═════ THE RECORDS ═════

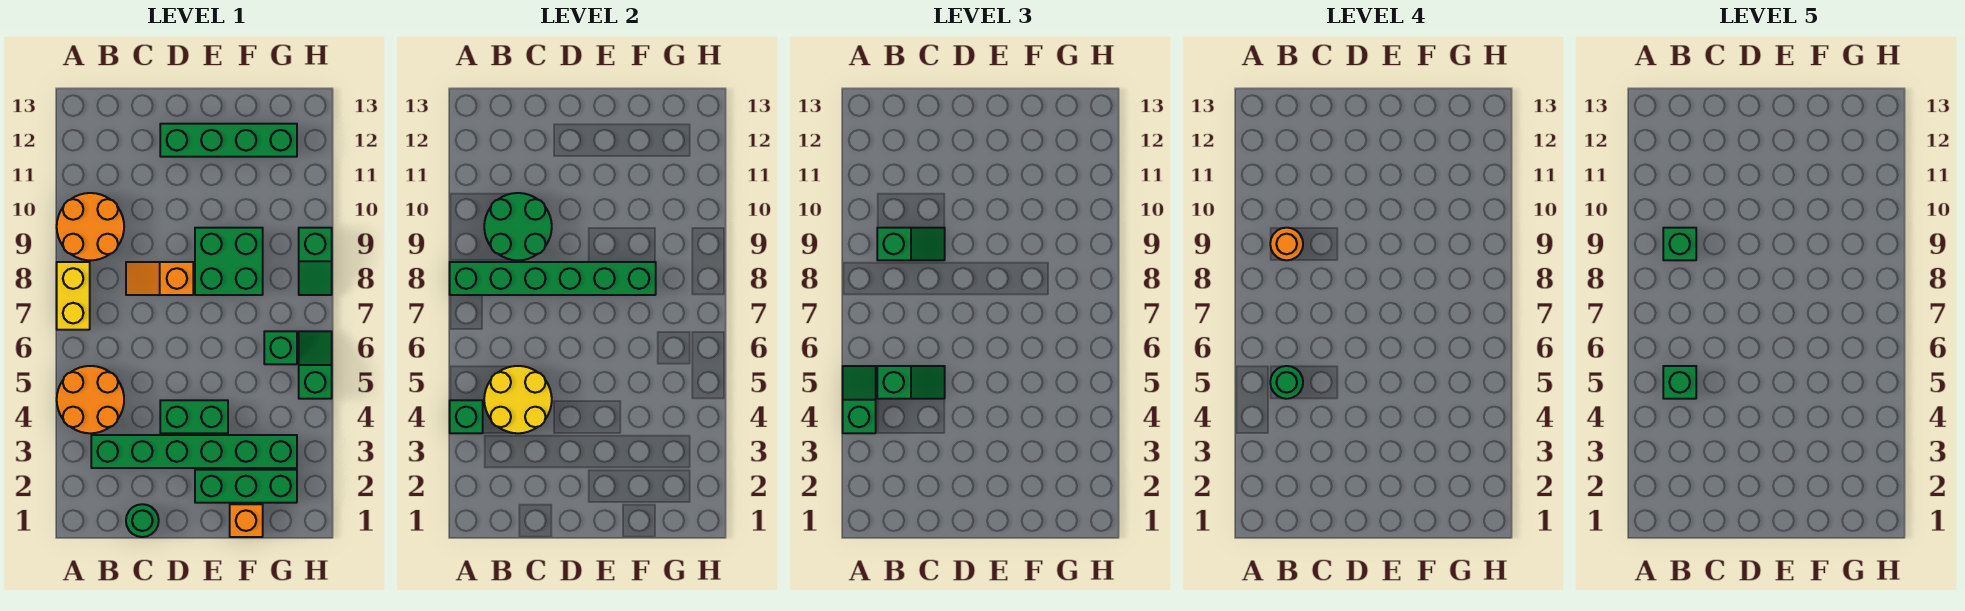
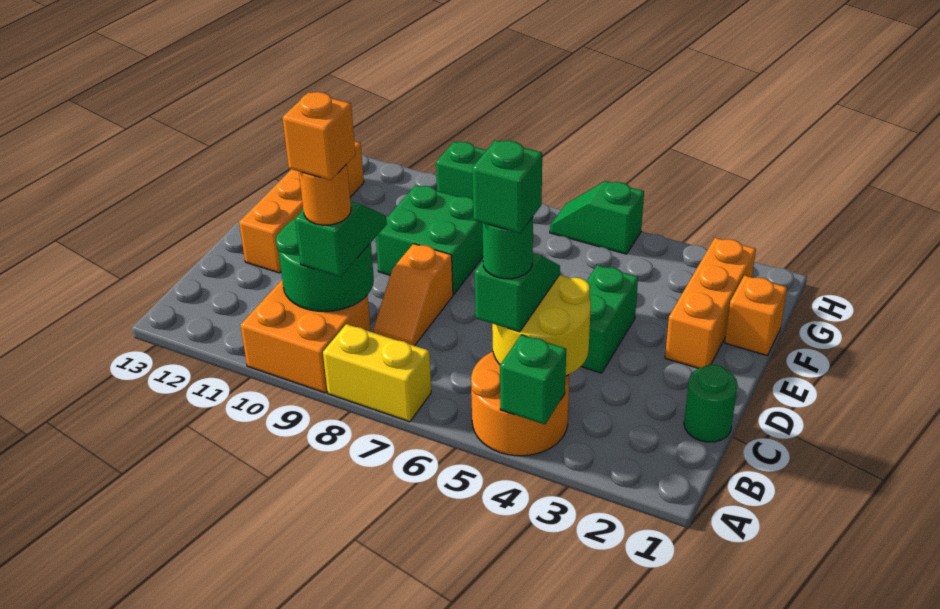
green slope A4:A5 level 3 top 4 -> none
green brick A8:F8 level 2 -> none
orange round brick A9:B10 level 1 -> orange brick A9:B10 level 1
green brick B3:G3 level 1 -> none
green brick B9 level 5 -> orange brick B9 level 5
green brick D12:G12 level 1 -> orange brick D12:G12 level 1
green brick E2:G2 level 1 -> orange brick E2:G2 level 1
green brick G6 level 1 -> none

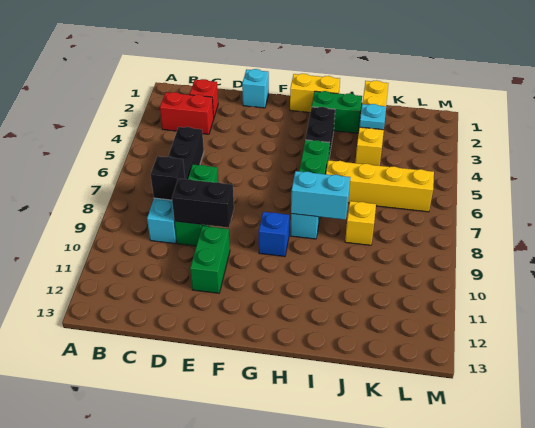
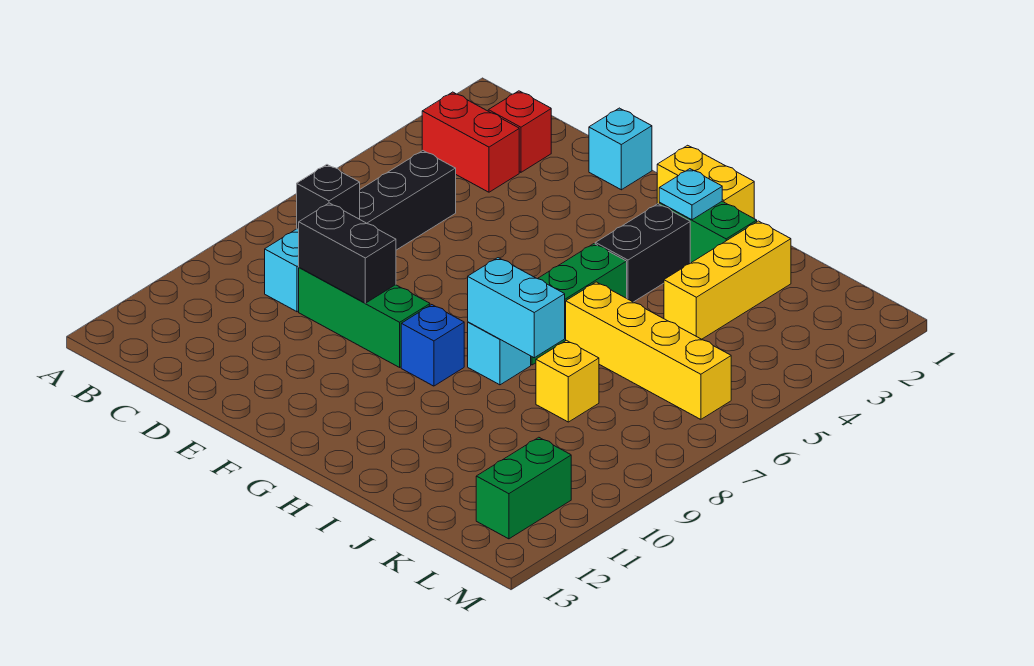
green brick D7:D9 level 1 -> green brick D9:F9 level 1
green brick E10:E11 level 1 -> green brick L11:L12 level 1
yellow brick J1:J4 level 1 -> yellow brick J2:J4 level 1
cyan plate J3 level 2 -> cyan plate H2 level 2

═════

▸ GOAL OF THE EXERCISE
Set down only the lines from the one with "green brick D12:G12" through the end of the entries, exactly as they appear, leaving out each picture.

▸ PROBLEM SOLUTION
green brick D12:G12 level 1 -> orange brick D12:G12 level 1
green brick E2:G2 level 1 -> orange brick E2:G2 level 1
green brick G6 level 1 -> none

green brick D7:D9 level 1 -> green brick D9:F9 level 1
green brick E10:E11 level 1 -> green brick L11:L12 level 1
yellow brick J1:J4 level 1 -> yellow brick J2:J4 level 1
cyan plate J3 level 2 -> cyan plate H2 level 2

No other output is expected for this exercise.